== Task description ==
An exact copy is required of every line from the one with "(527, 299) = (178, 340): pink" through the end of the data below, and the pictures must stay out of it.

[Collected data]
<<<<
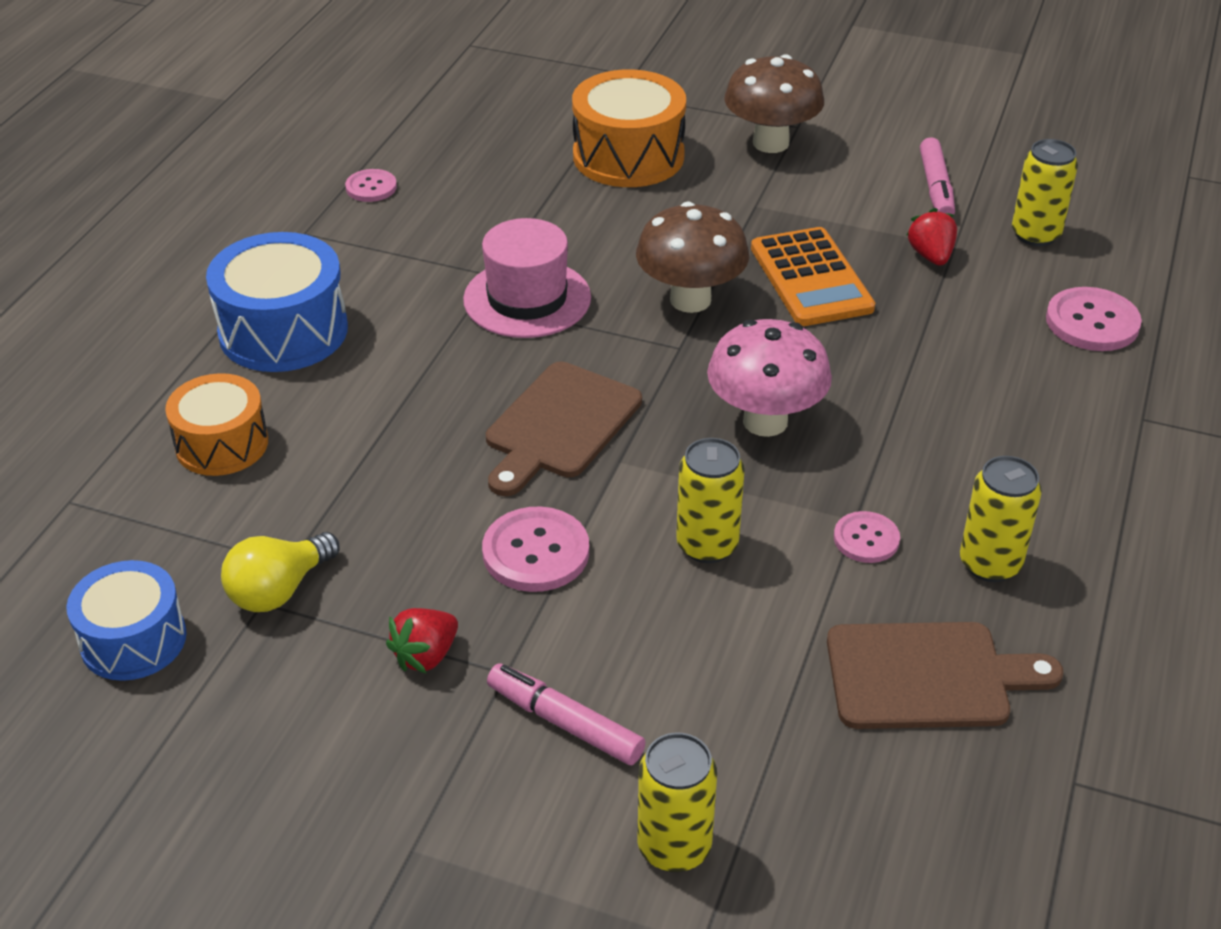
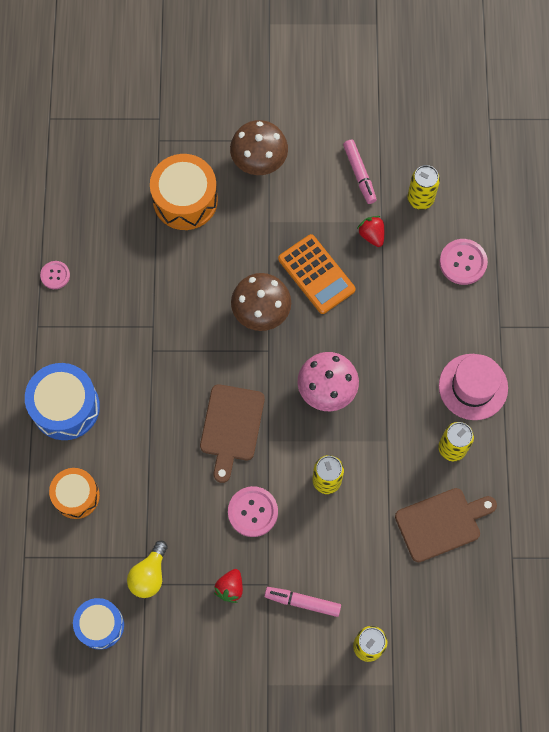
camera: 20 degrees left, 30 degrees up
(527, 299) = (178, 340): pink hat -> pink hat (473, 387)
(866, 539) = (395, 452): pink button -> none

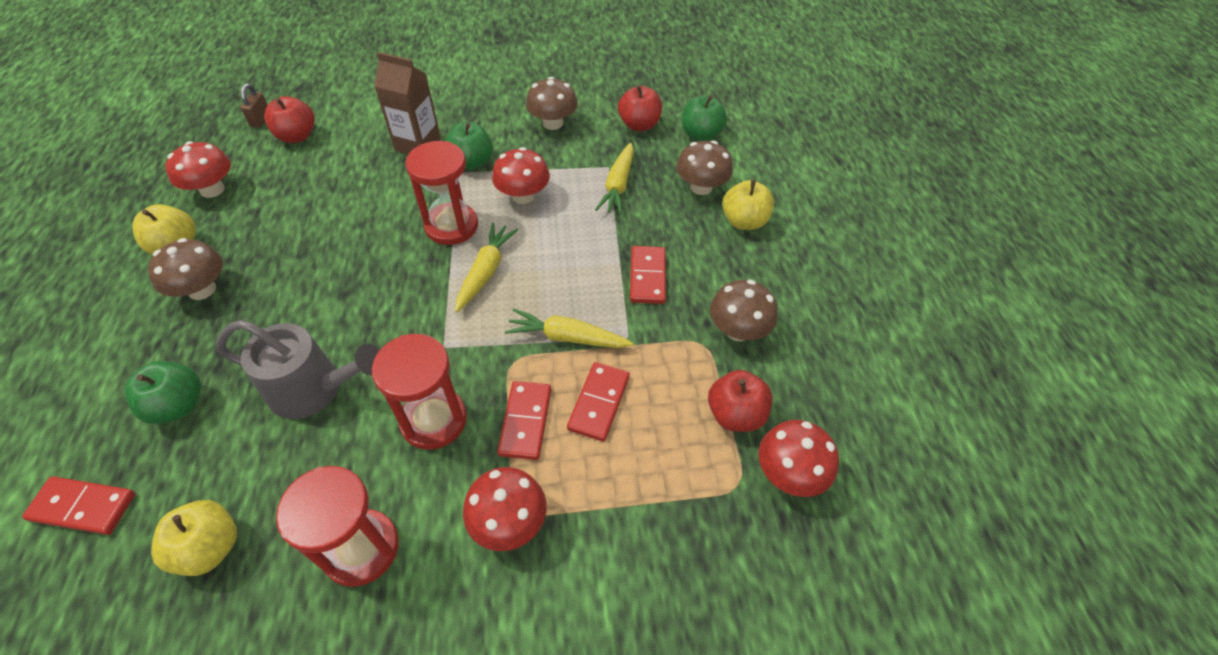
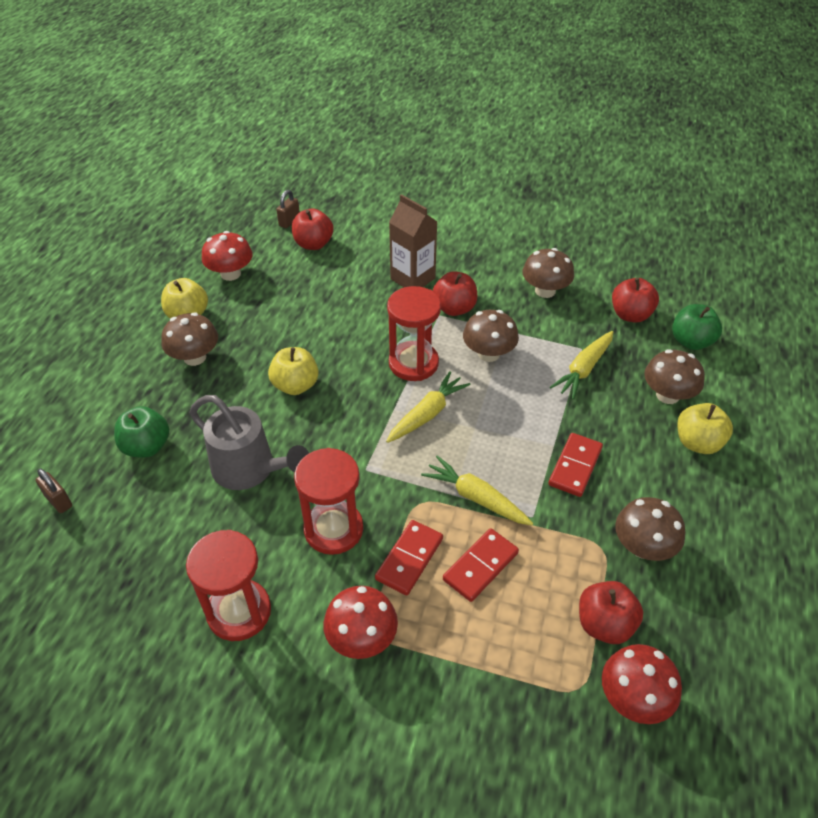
camera: 25 degrees right, 5 degrees down
(83, 507) = (58, 501): red domino -> brown padlock
(210, 548) = (132, 566): yellow apple -> yellow apple (295, 385)
(472, 162) = (454, 308): green apple -> red apple
(523, 196) = (488, 354): red mushroom -> brown mushroom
>>>>
== Exercise result ==
(527, 299) = (178, 340): pink hat -> pink hat (473, 387)
(866, 539) = (395, 452): pink button -> none

camera: 25 degrees right, 5 degrees down
(83, 507) = (58, 501): red domino -> brown padlock
(210, 548) = (132, 566): yellow apple -> yellow apple (295, 385)
(472, 162) = (454, 308): green apple -> red apple
(523, 196) = (488, 354): red mushroom -> brown mushroom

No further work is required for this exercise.